### What needs to be done
When writing out the entries below, keep only the lines from the line with "camera: 90 degrees right, 10 degrees down" to the line with "(172, 417) = (479, 390): purple", both included, exactly as they are, and leave the pictures aside.

--------------------

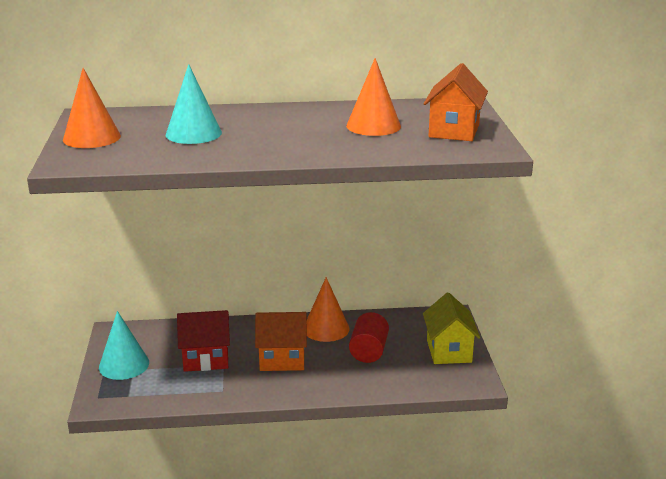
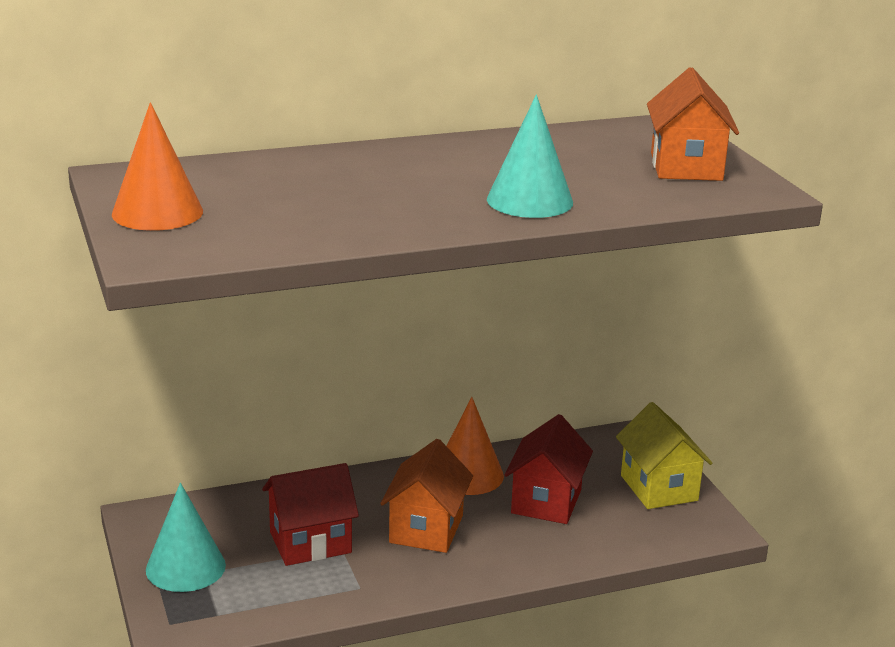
camera: 15 degrees left, 0 degrees up
(193, 133) = (312, 195): turquoise cone -> turquoise cone (529, 201)
(282, 359) = (426, 529): orange house -> orange house turned 60 degrees counterclockwise
(368, 351) = (546, 501): red cylinder -> red house
(373, 126) = (568, 166): orange cone -> none

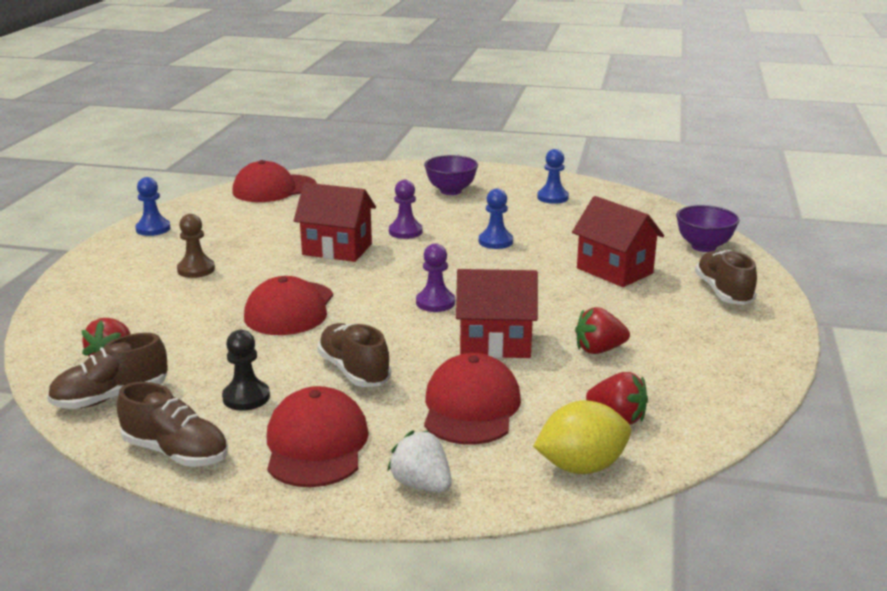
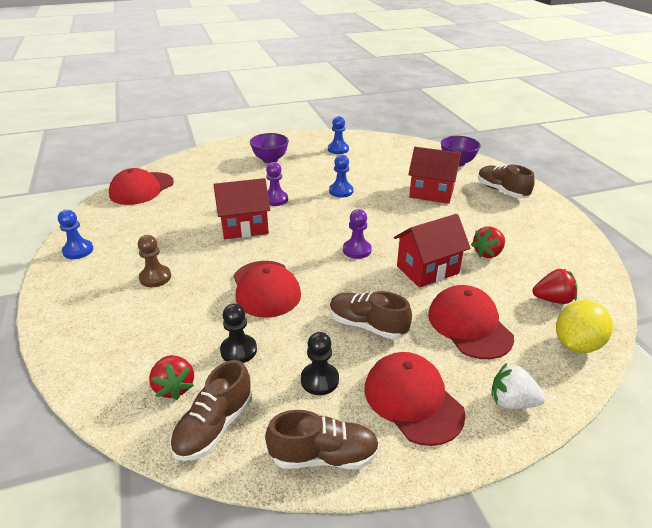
camera: 30 degrees left, 10 degrees up
(201, 350) = (238, 350): none -> black pawn

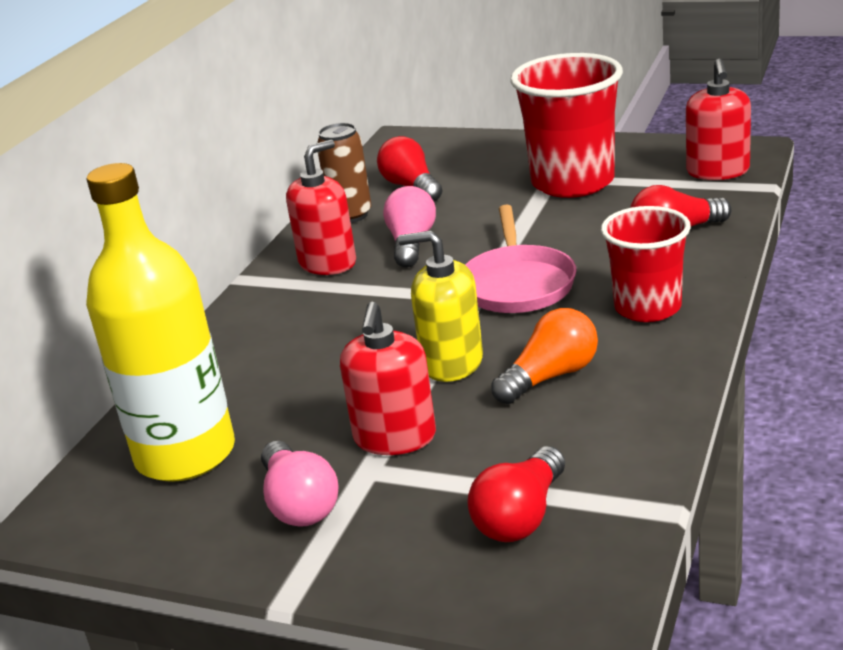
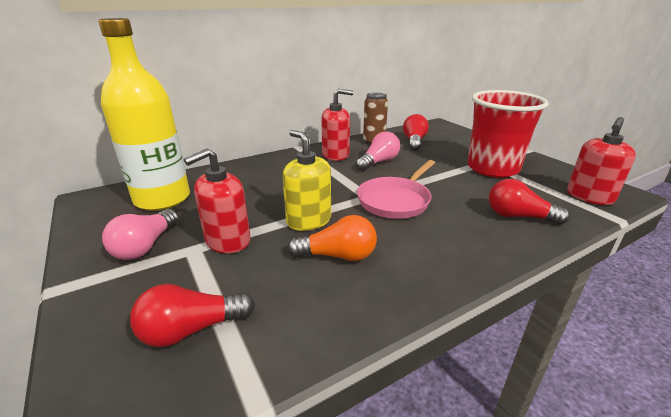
camera: 35 degrees right, 0 degrees up
(647, 308) = (445, 249): red cup -> none

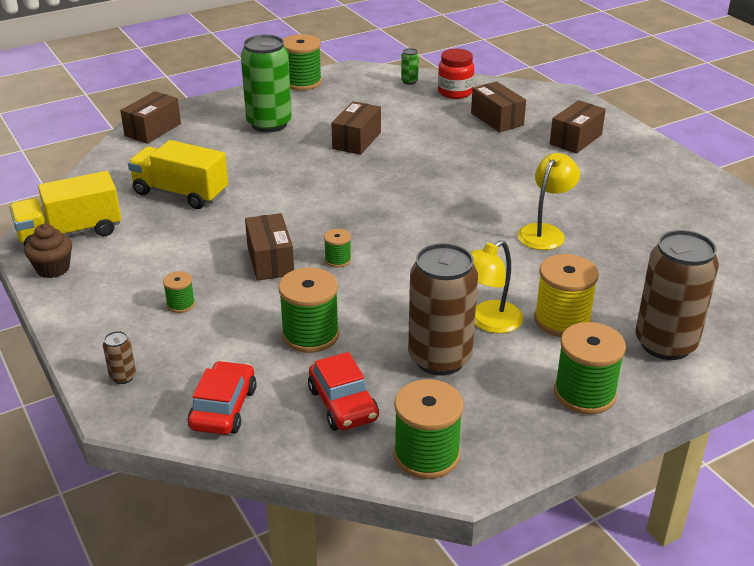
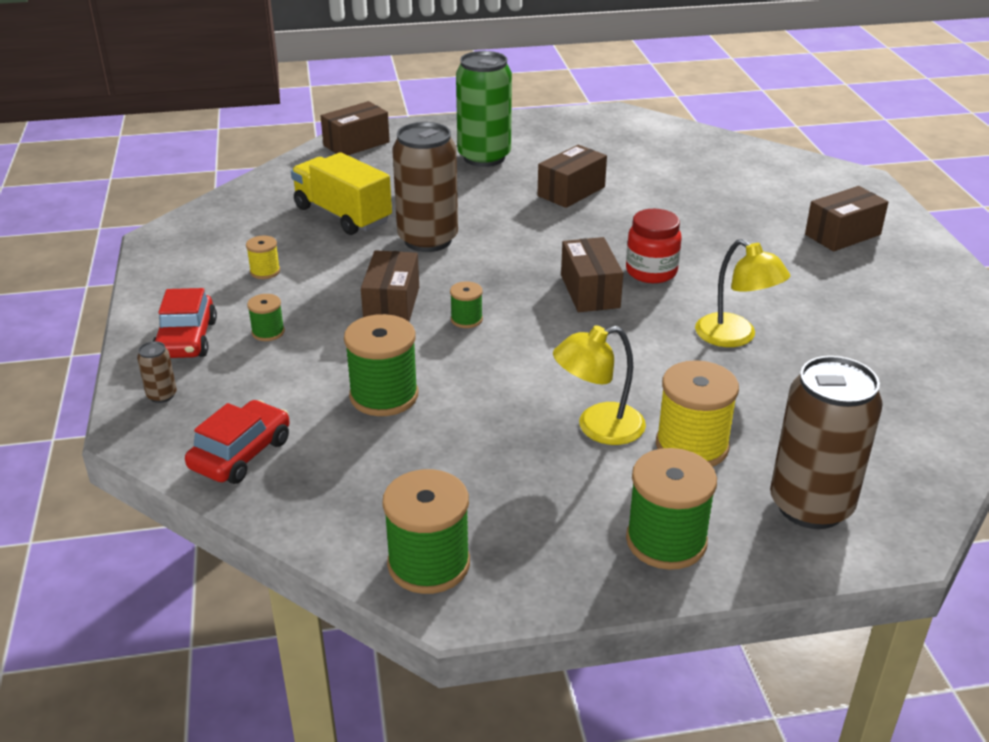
camera: 20 degrees right, 0 degrees up
(53, 269) = (166, 268): brown cupcake -> none
(70, 233) = (206, 235): yellow truck -> none
(144, 254) = (265, 271): none -> yellow spool
(302, 82) = (549, 118): green spool -> none
(343, 404) = (371, 481): red car -> red car (186, 339)
(409, 81) = (674, 135): green can -> none
(439, 358) = (514, 456): brown can -> brown can (428, 240)
(455, 92) = (722, 156): red jar -> red jar (651, 272)
(497, 119) = (755, 194): brown box -> brown box (590, 291)
(545, 232) = (735, 337): yellow lamp -> yellow lamp turned 90 degrees clockwise

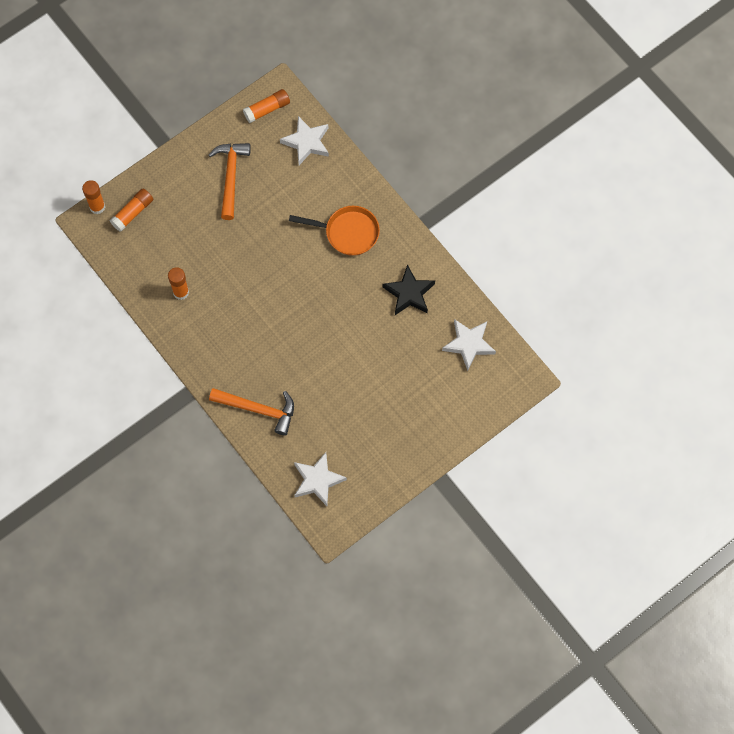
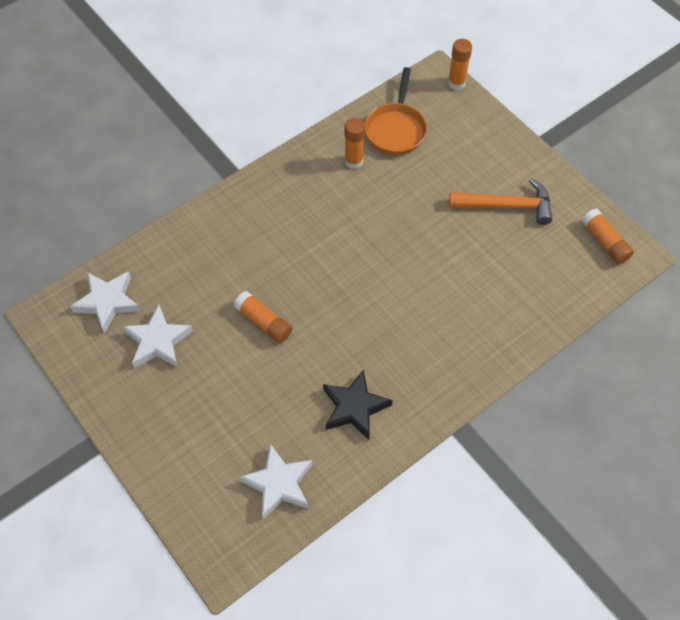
camera: 90 degrees right, 10 degrees down
(133, 213) = (451, 114): orange glue stick -> orange glue stick (264, 322)
(258, 409) = (204, 239): orange hammer -> none
(307, 142) = (564, 286): white star -> white star (158, 341)
(348, 232) = (439, 334): orange pan -> orange pan (396, 129)

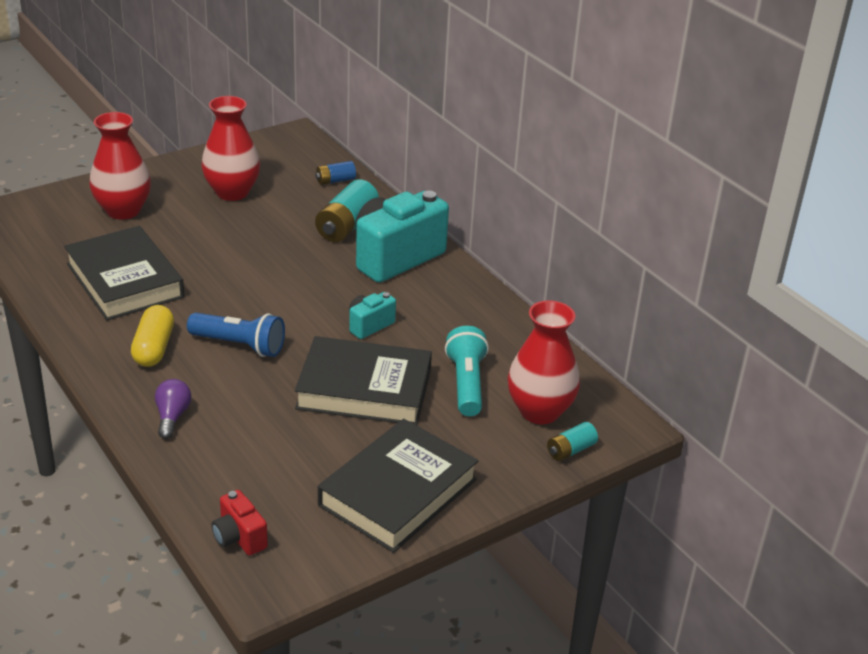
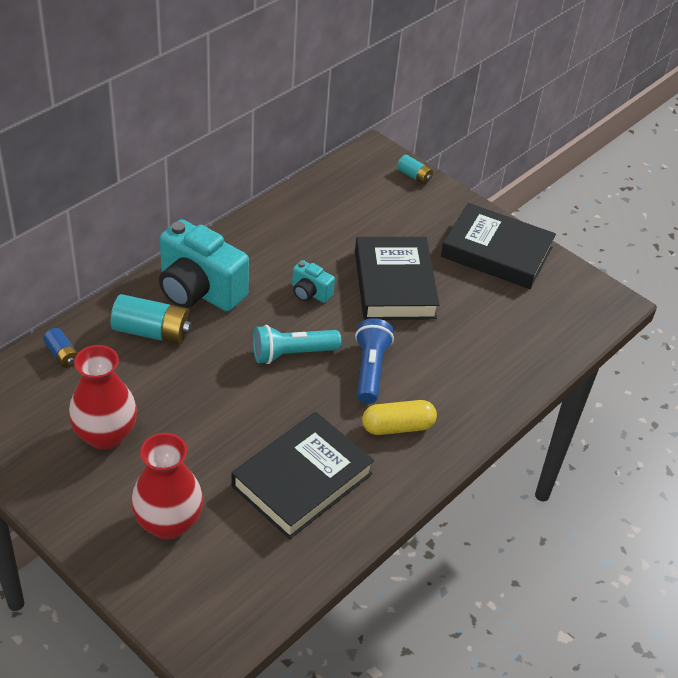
camera: 105 degrees left, 10 degrees up
(172, 417) = (479, 390): purple light bulb -> none
(239, 538) = (580, 323): red camera -> none
(466, 384) = (364, 230): turquoise flashlight -> turquoise flashlight (292, 354)
(539, 411) = (379, 192): red vase -> none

--------------------

### Written answer
camera: 90 degrees right, 10 degrees down
(133, 213) = (451, 114): orange glue stick -> orange glue stick (264, 322)
(258, 409) = (204, 239): orange hammer -> none
(307, 142) = (564, 286): white star -> white star (158, 341)
(348, 232) = (439, 334): orange pan -> orange pan (396, 129)

camera: 105 degrees left, 10 degrees up
(172, 417) = (479, 390): purple light bulb -> none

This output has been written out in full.